Retype the records in full, and please keep the pictures out of the copy.
START THE RECORDS
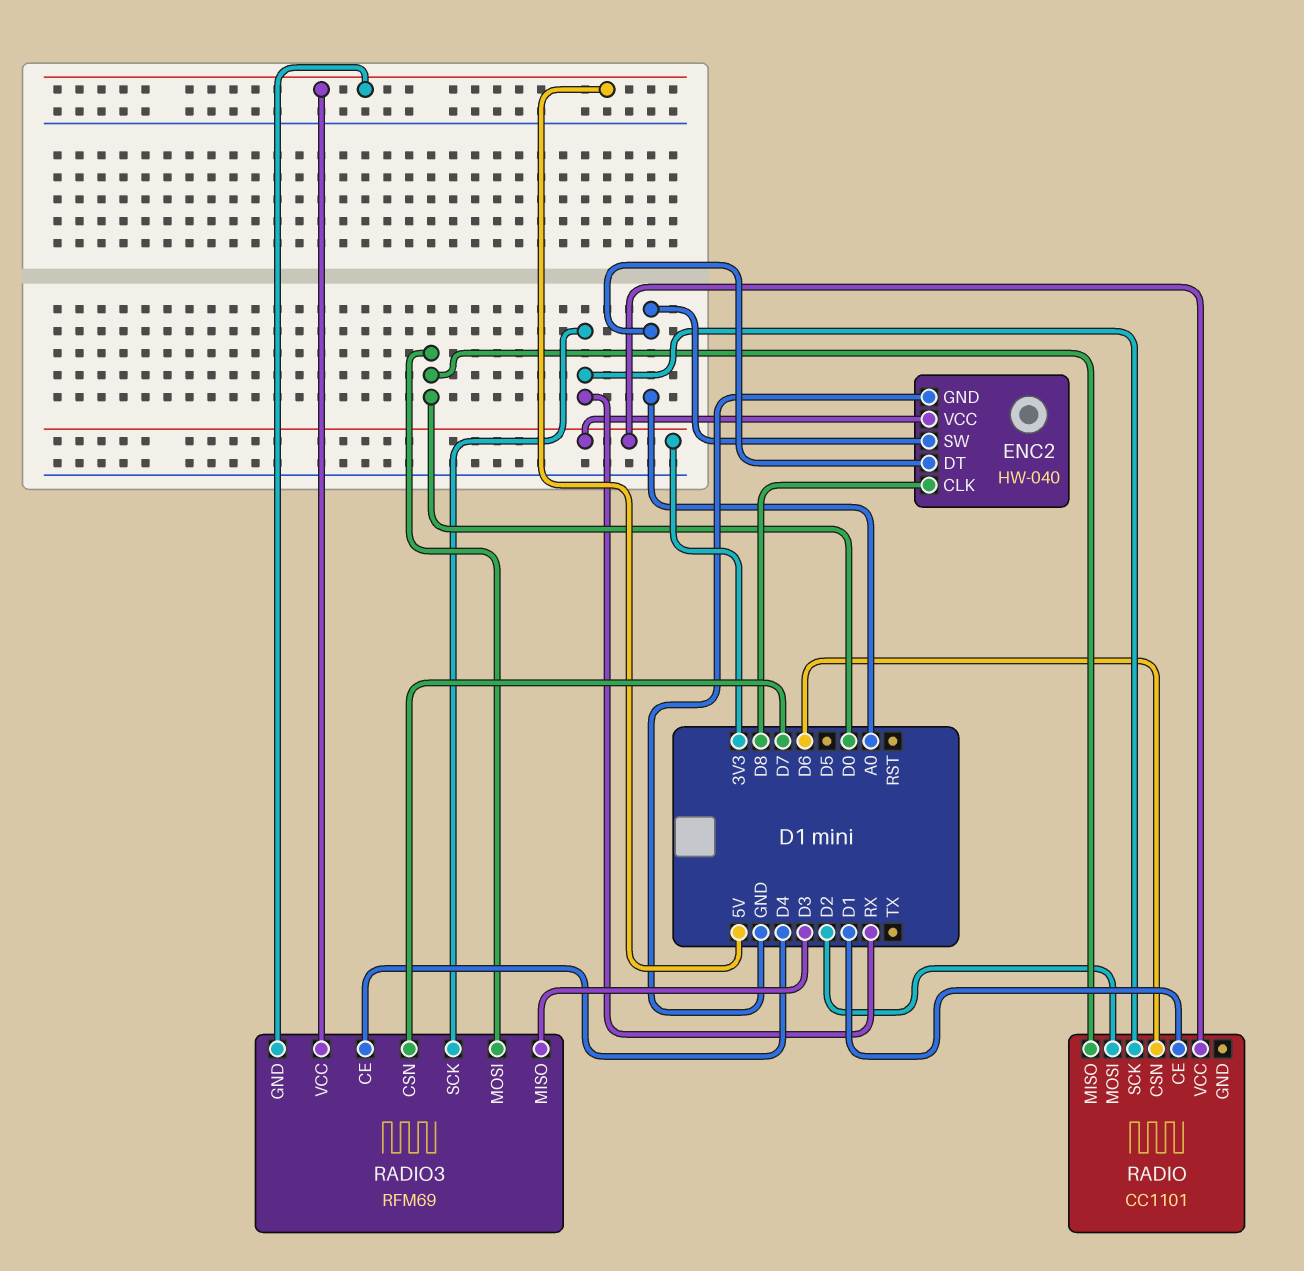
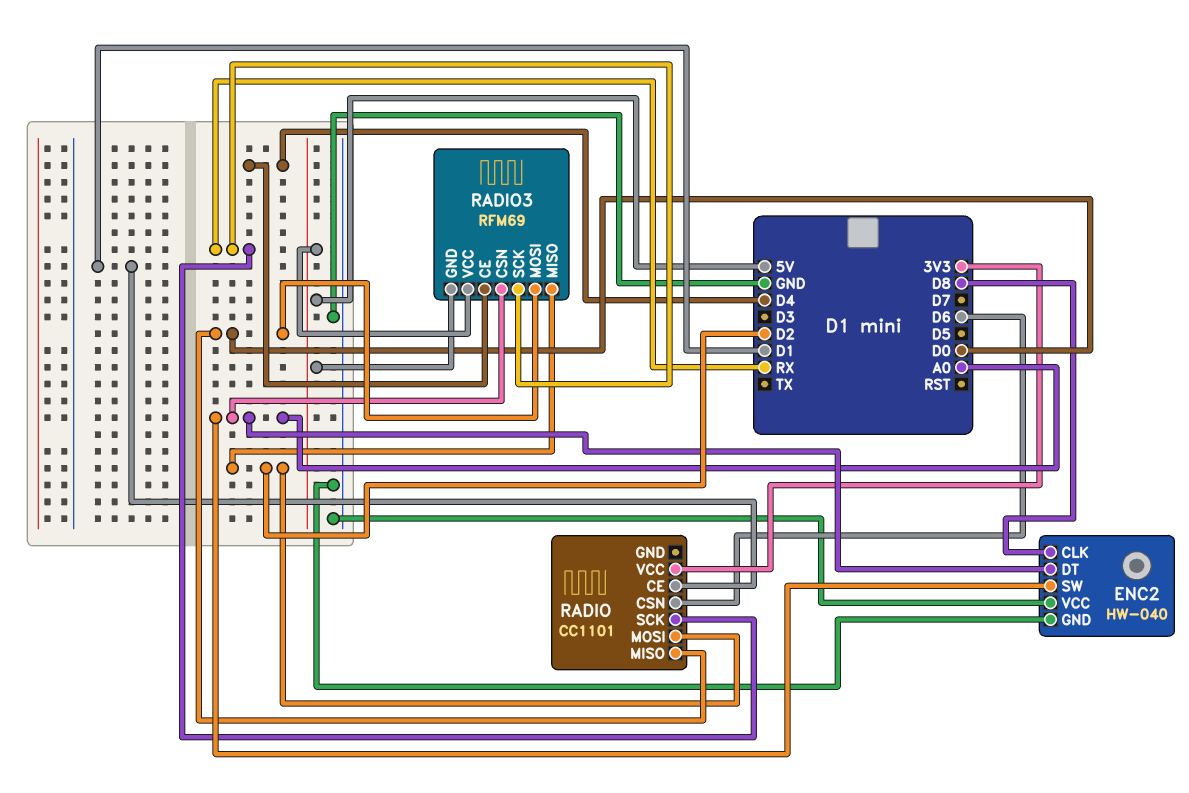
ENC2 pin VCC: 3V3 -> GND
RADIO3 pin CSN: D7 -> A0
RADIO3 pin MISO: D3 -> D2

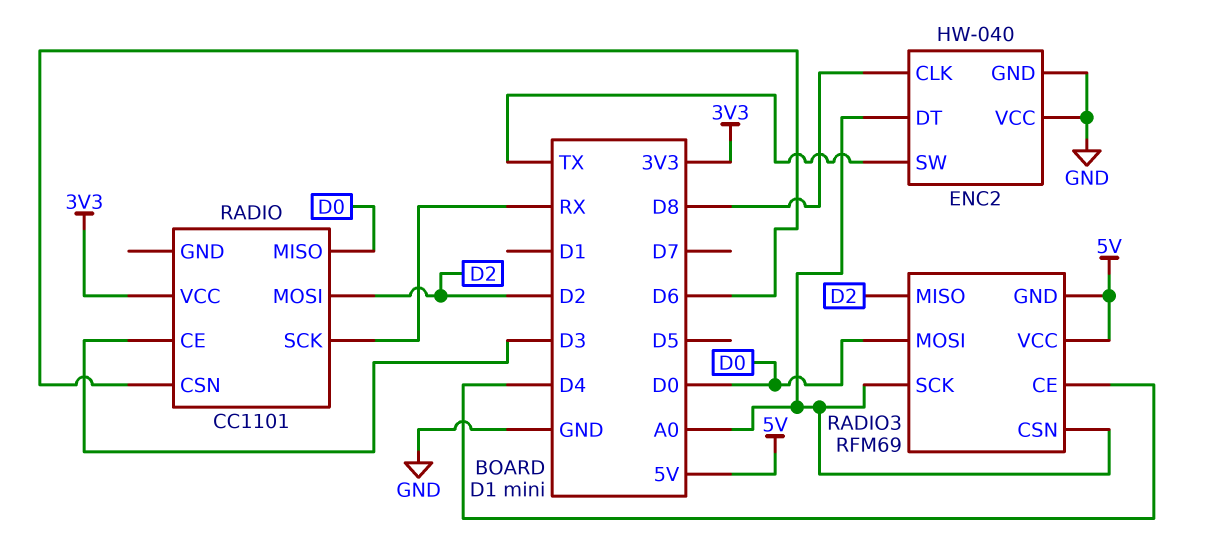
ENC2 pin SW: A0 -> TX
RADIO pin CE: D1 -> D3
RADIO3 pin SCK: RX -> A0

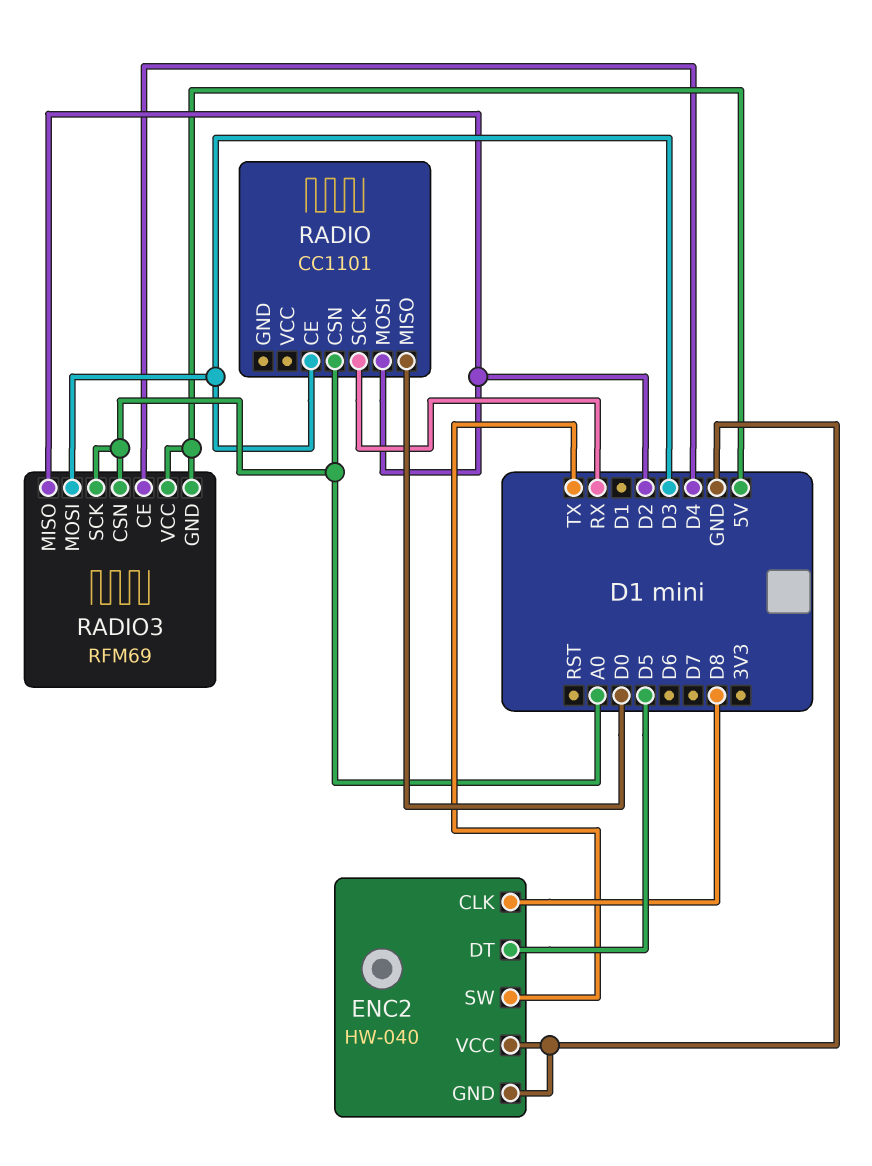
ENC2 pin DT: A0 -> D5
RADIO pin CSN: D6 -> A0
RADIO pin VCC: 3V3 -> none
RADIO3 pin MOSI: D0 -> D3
END THE RECORDS
▶ **REPLY TO THE TASK**:
ENC2 pin VCC: 3V3 -> GND
RADIO3 pin CSN: D7 -> A0
RADIO3 pin MISO: D3 -> D2

ENC2 pin SW: A0 -> TX
RADIO pin CE: D1 -> D3
RADIO3 pin SCK: RX -> A0

ENC2 pin DT: A0 -> D5
RADIO pin CSN: D6 -> A0
RADIO pin VCC: 3V3 -> none
RADIO3 pin MOSI: D0 -> D3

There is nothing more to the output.